======== THE RECORDS ========

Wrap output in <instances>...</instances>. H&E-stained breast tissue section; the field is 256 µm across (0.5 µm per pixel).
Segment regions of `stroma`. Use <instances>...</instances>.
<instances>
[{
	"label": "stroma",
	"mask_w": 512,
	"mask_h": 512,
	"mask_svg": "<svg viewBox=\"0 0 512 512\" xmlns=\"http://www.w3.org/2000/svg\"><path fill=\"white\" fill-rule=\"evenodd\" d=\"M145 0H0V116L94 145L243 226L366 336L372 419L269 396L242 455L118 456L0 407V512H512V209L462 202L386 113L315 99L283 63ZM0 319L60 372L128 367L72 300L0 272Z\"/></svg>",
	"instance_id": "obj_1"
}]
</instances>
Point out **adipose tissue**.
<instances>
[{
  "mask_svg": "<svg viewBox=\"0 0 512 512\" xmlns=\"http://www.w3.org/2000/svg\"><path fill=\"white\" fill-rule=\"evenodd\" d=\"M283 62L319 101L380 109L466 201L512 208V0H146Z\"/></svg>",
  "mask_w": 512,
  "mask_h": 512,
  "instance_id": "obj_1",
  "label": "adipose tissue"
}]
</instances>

========

## PROBLEM TO WORK ON
Give the entries again in full, exactly as they are written.

## THE REPLY
Wrap output in <instances>...</instances>. H&E-stained breast tissue section; the field is 256 µm across (0.5 µm per pixel).
Segment regions of `stroma`. Use <instances>...</instances>.
<instances>
[{
	"label": "stroma",
	"mask_w": 512,
	"mask_h": 512,
	"mask_svg": "<svg viewBox=\"0 0 512 512\" xmlns=\"http://www.w3.org/2000/svg\"><path fill=\"white\" fill-rule=\"evenodd\" d=\"M145 0H0V116L94 145L243 226L366 336L372 419L269 396L242 455L118 456L0 407V512H512V209L462 202L386 113L315 99L283 63ZM0 319L60 372L128 367L72 300L0 272Z\"/></svg>",
	"instance_id": "obj_1"
}]
</instances>
Point out **adipose tissue**.
<instances>
[{
  "mask_svg": "<svg viewBox=\"0 0 512 512\" xmlns=\"http://www.w3.org/2000/svg\"><path fill=\"white\" fill-rule=\"evenodd\" d=\"M283 62L319 101L380 109L466 201L512 208V0H146Z\"/></svg>",
  "mask_w": 512,
  "mask_h": 512,
  "instance_id": "obj_1",
  "label": "adipose tissue"
}]
</instances>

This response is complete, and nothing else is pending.